Return every line of the data that contains the string "tuplet".

-.-.-

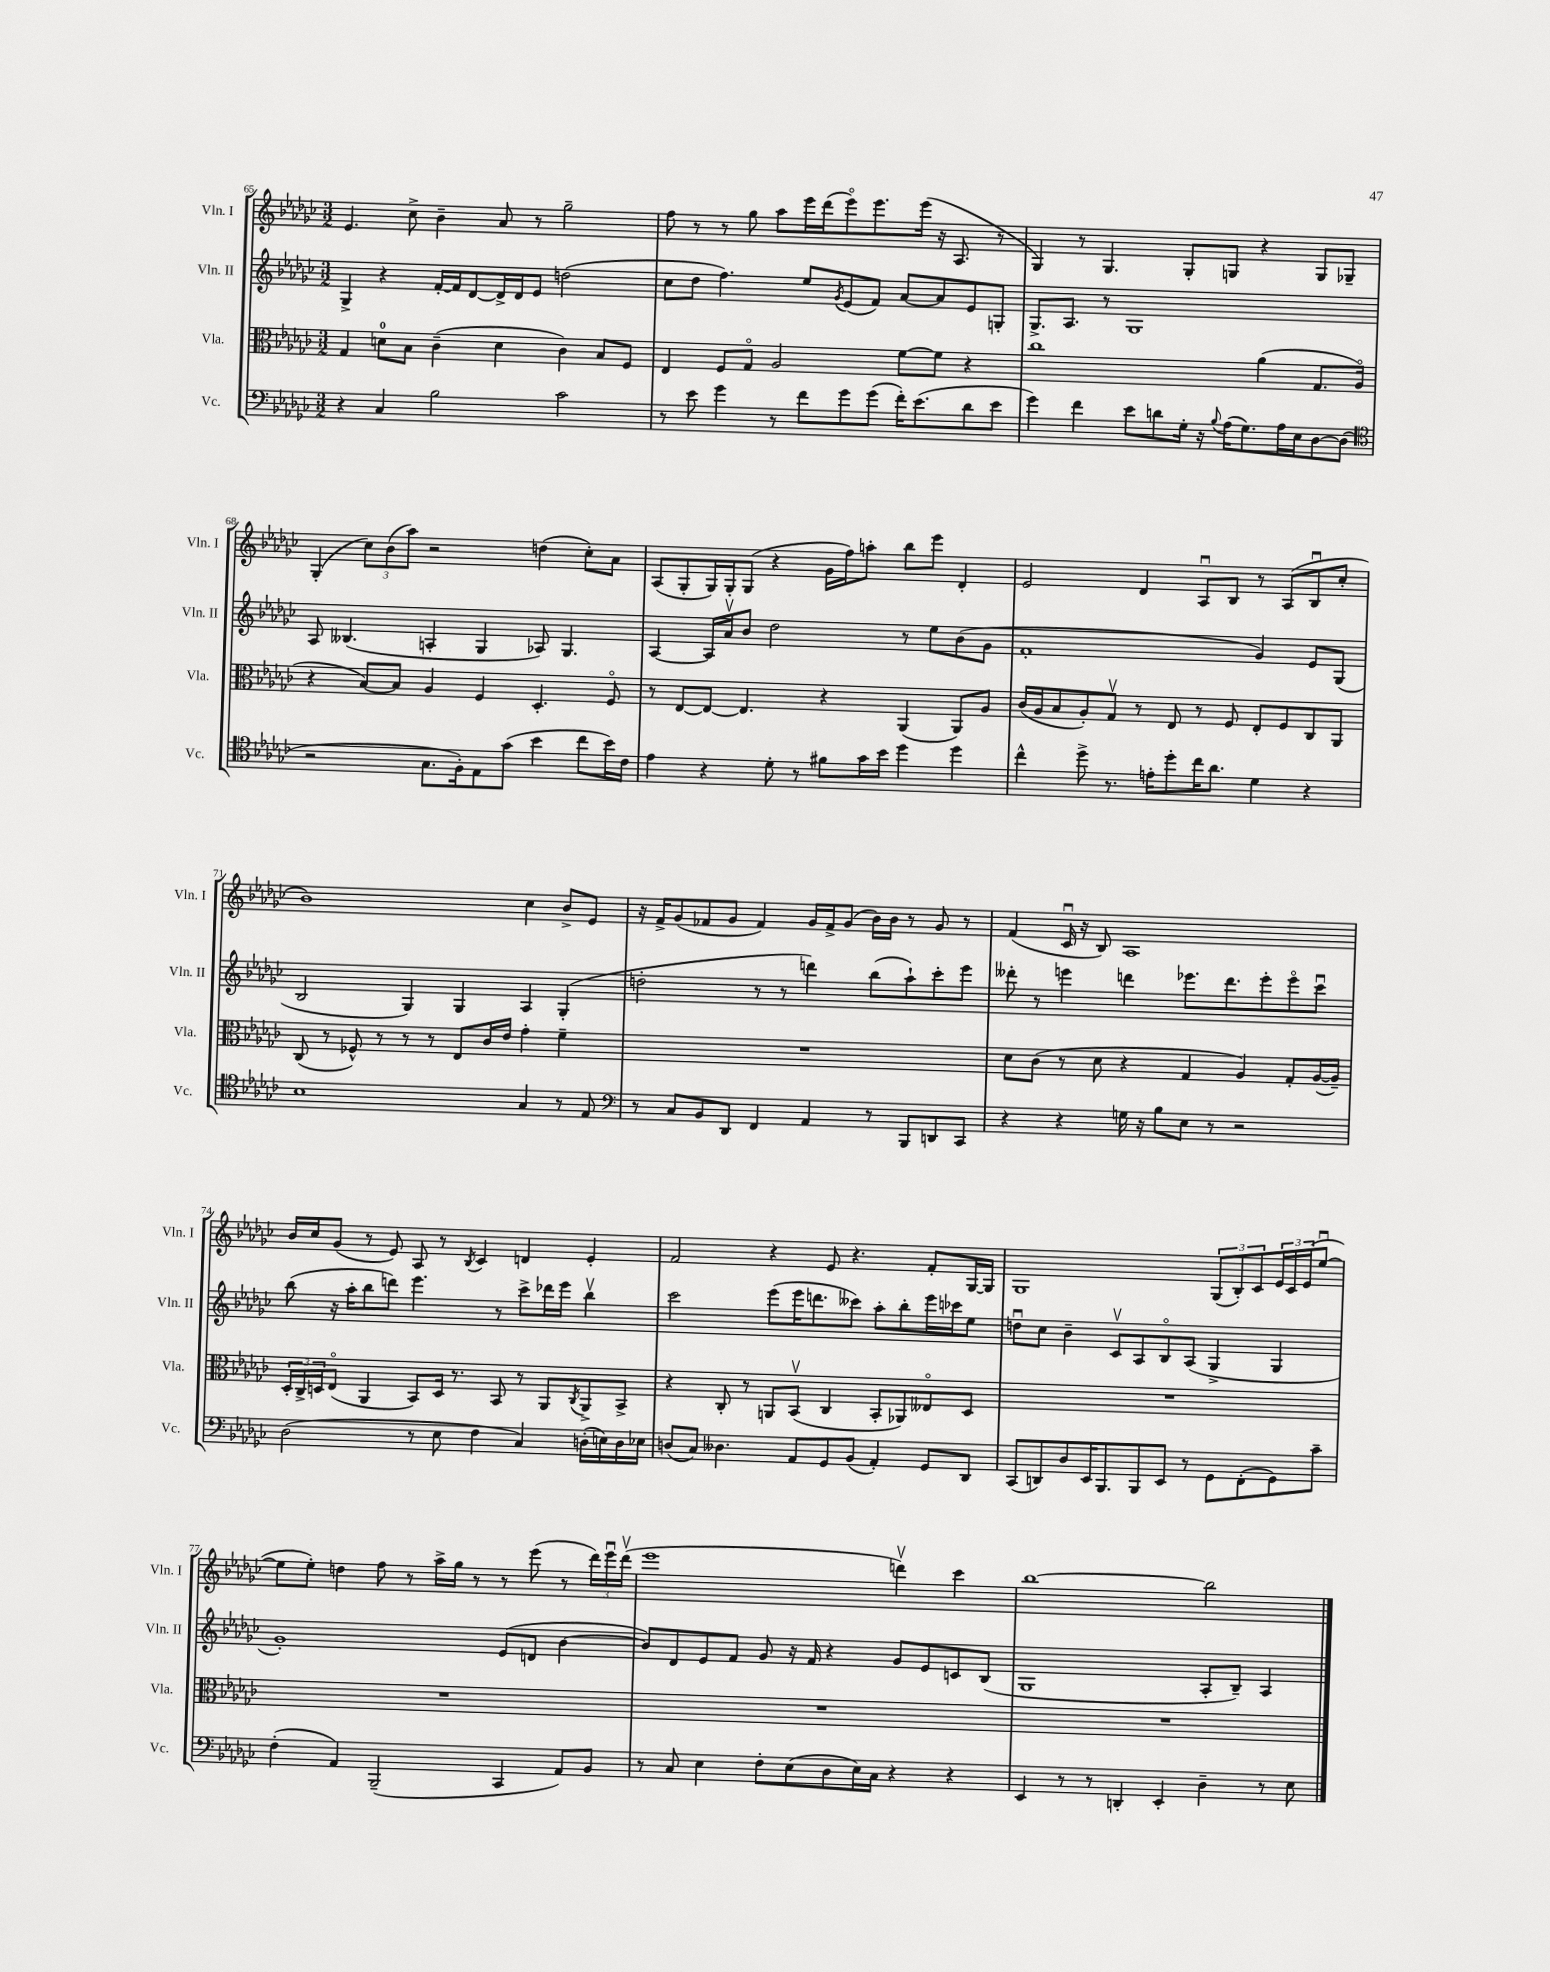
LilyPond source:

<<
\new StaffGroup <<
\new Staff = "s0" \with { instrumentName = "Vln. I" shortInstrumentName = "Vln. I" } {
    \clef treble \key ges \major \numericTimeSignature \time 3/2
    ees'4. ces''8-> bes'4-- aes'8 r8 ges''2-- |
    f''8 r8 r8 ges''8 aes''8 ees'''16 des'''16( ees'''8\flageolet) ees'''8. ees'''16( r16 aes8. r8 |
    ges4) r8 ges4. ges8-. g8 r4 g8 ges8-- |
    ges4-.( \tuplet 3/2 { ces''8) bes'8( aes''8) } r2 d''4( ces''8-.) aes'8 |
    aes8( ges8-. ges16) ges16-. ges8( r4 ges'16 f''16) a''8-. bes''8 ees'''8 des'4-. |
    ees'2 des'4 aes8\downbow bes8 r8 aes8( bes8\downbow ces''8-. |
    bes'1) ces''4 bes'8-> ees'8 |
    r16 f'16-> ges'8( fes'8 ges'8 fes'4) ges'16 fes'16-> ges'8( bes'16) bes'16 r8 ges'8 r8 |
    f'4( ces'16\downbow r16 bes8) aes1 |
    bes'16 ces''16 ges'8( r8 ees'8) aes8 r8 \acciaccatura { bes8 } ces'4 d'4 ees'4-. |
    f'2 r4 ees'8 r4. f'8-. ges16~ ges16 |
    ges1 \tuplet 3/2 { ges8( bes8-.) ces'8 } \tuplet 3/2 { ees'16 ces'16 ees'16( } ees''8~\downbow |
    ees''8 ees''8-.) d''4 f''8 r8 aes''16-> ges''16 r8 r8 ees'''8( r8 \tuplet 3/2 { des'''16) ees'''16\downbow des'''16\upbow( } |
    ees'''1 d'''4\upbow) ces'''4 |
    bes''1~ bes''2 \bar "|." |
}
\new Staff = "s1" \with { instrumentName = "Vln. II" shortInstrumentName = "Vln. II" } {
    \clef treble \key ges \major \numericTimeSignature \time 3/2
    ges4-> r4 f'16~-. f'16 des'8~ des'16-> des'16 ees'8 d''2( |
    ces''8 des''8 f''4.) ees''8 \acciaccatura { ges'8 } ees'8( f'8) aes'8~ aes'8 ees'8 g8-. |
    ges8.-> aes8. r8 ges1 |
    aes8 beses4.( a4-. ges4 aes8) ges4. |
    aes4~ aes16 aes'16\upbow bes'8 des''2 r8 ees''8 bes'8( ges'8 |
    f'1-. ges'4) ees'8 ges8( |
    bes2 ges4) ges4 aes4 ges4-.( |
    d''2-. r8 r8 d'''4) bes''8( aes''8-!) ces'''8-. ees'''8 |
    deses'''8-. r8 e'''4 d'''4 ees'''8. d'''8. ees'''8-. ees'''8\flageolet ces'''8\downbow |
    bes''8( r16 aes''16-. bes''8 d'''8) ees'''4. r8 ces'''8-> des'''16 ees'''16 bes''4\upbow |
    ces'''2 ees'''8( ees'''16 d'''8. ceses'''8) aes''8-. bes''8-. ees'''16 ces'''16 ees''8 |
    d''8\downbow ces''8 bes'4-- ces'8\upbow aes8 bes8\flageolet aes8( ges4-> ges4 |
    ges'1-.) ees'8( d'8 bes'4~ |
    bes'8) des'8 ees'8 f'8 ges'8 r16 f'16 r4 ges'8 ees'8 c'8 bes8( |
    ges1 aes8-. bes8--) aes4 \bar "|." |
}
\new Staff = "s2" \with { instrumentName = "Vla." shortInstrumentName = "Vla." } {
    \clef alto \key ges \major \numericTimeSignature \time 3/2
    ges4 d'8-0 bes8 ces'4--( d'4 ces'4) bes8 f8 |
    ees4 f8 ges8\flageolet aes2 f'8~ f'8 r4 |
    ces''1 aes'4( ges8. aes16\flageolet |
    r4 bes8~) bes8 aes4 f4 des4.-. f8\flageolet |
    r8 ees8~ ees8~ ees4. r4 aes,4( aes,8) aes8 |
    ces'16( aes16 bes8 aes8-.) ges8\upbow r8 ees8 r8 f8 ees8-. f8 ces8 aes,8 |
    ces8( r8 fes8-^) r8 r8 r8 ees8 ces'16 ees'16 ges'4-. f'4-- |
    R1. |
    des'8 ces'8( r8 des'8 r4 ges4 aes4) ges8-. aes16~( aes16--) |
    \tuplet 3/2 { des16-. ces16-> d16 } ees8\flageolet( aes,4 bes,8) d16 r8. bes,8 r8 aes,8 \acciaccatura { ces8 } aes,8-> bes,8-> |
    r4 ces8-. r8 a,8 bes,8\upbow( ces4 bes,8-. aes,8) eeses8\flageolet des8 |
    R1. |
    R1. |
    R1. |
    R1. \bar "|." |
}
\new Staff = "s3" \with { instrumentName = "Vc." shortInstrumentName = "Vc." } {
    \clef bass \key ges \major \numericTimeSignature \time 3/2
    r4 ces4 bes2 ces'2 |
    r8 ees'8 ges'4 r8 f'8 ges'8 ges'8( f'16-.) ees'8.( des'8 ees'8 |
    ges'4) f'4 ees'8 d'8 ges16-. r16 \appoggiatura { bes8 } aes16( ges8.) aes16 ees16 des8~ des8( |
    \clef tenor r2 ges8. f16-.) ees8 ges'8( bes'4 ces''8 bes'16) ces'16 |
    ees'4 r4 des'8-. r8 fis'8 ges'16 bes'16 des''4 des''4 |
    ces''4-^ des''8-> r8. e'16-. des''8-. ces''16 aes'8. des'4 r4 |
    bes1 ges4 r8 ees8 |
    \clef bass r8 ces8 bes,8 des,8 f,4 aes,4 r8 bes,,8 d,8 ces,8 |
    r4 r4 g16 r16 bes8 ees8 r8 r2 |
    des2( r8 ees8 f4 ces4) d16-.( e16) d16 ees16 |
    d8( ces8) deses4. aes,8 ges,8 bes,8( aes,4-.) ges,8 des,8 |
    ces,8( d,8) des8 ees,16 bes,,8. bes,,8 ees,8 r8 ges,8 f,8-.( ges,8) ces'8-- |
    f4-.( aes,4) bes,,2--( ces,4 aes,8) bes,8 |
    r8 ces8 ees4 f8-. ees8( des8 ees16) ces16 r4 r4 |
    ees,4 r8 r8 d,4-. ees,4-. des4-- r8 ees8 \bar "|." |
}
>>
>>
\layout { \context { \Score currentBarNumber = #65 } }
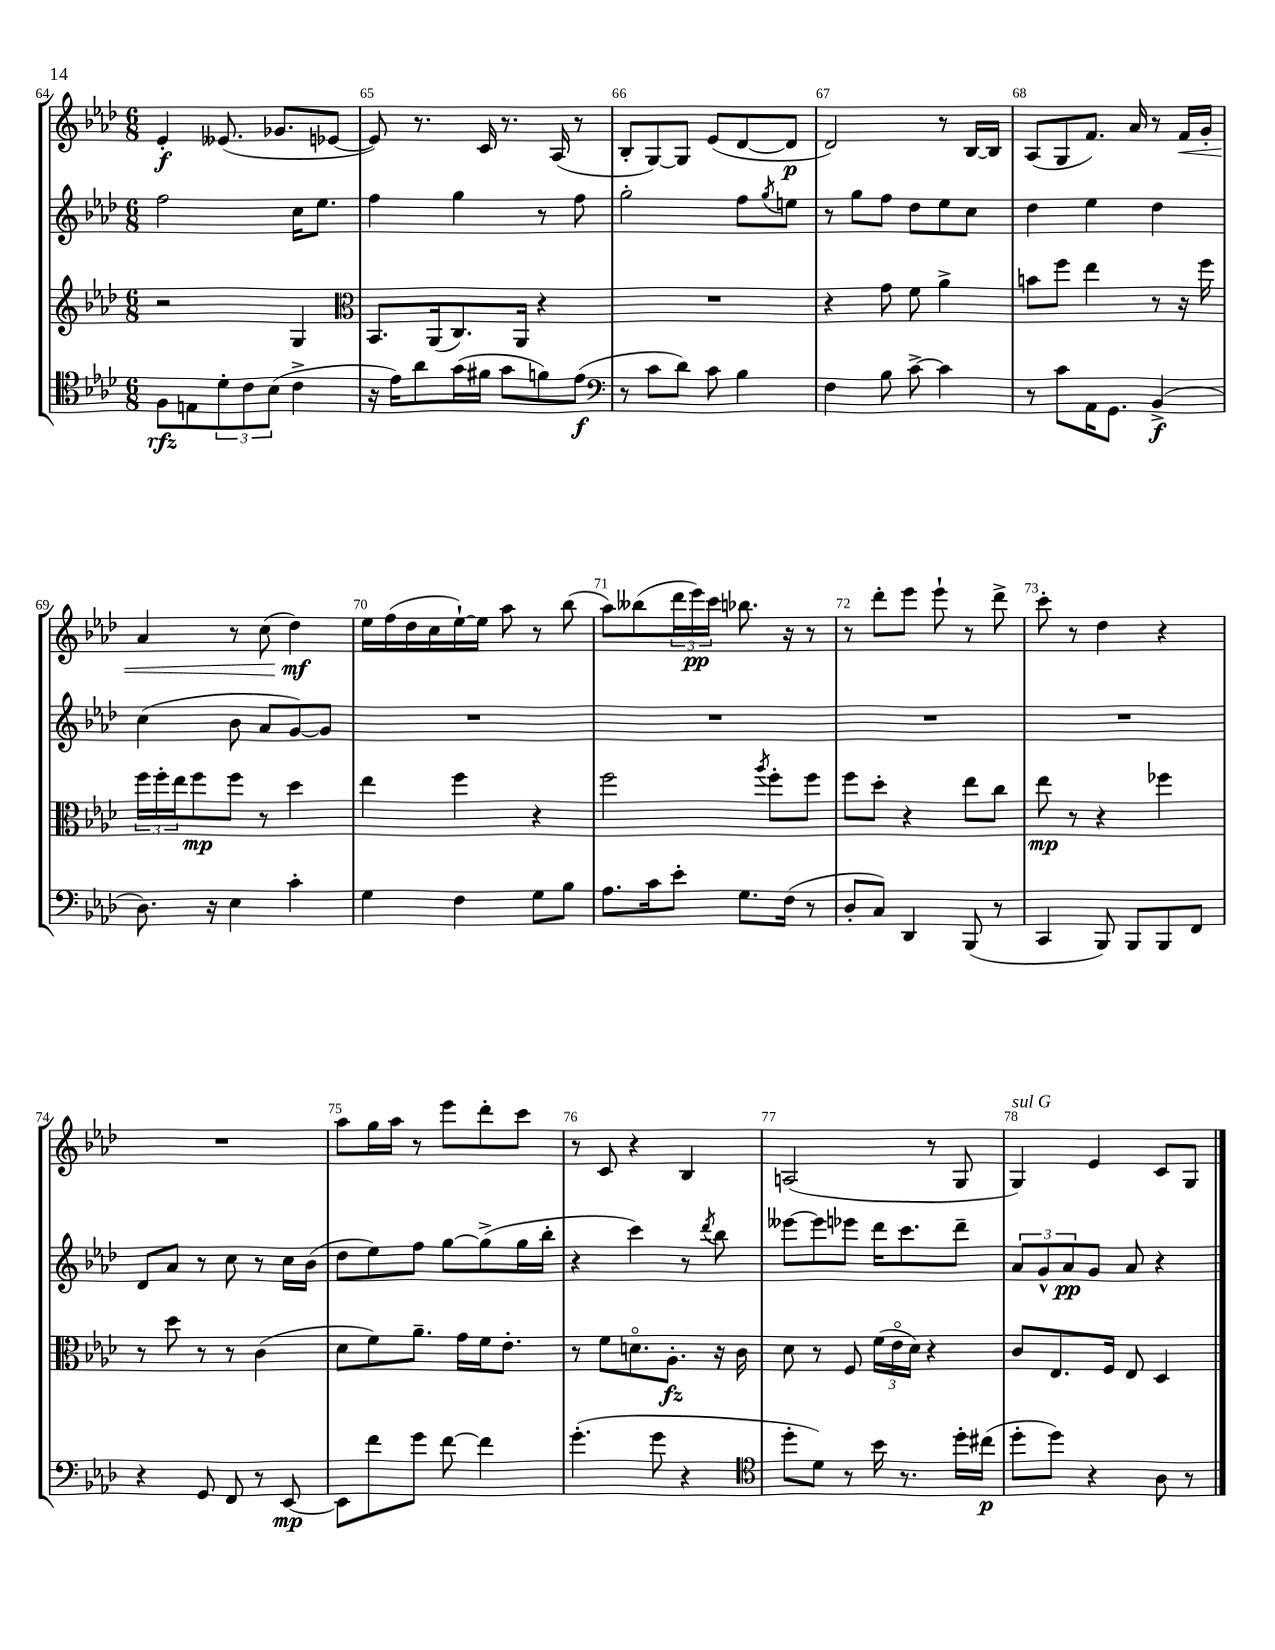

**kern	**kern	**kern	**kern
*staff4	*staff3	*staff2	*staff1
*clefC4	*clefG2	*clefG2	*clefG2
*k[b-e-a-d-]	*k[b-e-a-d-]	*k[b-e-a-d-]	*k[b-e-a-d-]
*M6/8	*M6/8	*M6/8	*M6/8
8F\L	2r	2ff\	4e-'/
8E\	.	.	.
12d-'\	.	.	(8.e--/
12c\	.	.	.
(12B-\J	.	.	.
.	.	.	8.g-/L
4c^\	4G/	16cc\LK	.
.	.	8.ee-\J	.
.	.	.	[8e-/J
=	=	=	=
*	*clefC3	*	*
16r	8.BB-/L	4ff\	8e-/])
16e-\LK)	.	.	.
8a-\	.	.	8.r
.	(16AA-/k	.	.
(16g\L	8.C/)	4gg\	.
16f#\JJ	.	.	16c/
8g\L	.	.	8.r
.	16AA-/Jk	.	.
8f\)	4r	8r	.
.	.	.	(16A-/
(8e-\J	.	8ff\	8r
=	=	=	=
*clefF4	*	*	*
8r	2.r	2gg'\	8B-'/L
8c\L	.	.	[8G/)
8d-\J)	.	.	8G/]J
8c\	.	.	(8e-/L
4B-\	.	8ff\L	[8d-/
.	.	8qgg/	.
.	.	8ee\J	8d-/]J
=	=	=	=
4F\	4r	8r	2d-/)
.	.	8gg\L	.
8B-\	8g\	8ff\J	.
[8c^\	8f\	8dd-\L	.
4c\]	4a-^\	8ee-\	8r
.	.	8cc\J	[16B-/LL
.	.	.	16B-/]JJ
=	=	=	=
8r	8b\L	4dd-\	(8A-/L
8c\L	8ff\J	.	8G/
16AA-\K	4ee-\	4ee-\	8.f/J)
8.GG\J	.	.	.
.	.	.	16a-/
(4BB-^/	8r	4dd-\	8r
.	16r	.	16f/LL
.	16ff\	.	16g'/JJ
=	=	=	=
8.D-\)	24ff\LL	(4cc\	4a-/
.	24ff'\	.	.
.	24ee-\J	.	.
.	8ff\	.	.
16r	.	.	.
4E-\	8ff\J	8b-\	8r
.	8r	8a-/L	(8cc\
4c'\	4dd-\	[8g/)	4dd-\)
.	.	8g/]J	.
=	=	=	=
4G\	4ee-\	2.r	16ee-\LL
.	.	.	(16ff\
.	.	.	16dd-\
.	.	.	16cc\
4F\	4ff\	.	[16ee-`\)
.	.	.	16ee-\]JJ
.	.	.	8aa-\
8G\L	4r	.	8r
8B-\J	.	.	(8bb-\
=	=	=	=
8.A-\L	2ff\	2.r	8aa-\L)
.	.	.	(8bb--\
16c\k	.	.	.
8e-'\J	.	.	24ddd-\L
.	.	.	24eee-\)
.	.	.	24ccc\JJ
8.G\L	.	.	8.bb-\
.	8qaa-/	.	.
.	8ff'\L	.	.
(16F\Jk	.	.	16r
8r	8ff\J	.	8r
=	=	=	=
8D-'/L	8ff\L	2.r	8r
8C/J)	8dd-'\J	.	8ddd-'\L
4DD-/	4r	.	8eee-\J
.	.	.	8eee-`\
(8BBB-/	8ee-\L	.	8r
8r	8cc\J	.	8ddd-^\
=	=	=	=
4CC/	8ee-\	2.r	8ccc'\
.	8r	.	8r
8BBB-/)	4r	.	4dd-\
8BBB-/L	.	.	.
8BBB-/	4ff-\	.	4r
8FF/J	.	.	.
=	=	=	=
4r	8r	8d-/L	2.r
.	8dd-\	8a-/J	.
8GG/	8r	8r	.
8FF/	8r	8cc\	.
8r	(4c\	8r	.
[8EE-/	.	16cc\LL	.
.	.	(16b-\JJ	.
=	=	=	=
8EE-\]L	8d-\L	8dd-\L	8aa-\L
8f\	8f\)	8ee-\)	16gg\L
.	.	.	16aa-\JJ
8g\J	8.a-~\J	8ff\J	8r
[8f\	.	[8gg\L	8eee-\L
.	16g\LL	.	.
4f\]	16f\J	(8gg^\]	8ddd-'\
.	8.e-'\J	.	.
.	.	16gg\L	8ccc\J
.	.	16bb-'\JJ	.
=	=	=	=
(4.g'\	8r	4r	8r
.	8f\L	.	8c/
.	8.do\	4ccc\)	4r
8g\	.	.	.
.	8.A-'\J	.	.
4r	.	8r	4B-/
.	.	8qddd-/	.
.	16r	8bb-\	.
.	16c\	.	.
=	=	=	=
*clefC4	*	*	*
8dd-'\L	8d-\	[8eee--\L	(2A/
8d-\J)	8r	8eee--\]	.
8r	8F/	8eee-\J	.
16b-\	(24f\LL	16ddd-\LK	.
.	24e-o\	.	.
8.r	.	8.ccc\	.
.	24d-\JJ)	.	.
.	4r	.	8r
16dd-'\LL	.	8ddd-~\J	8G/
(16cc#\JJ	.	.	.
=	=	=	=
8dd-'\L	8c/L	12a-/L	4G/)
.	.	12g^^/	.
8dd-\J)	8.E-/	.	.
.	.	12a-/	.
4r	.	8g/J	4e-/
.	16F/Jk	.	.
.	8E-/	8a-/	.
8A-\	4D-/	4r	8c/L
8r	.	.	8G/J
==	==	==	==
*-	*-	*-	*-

-.-.-

__Task answer__:
    ges4-.( \tuplet 3/2 { ces''8) bes'8( aes''8) } r2 d''4( ces''8-.) aes'8 |
    ges1 \tuplet 3/2 { ges8( bes8-.) ces'8 } \tuplet 3/2 { ees'16 ces'16 ees'16( } ees''8~\downbow |
    ees''8 ees''8-.) d''4 f''8 r8 aes''16-> ges''16 r8 r8 ees'''8( r8 \tuplet 3/2 { des'''16) ees'''16\downbow des'''16\upbow( } |
    \tuplet 3/2 { des16-. ces16-> d16 } ees8\flageolet( aes,4 bes,8) d16 r8. bes,8 r8 aes,8 \acciaccatura { ces8 } aes,8-> bes,8-> |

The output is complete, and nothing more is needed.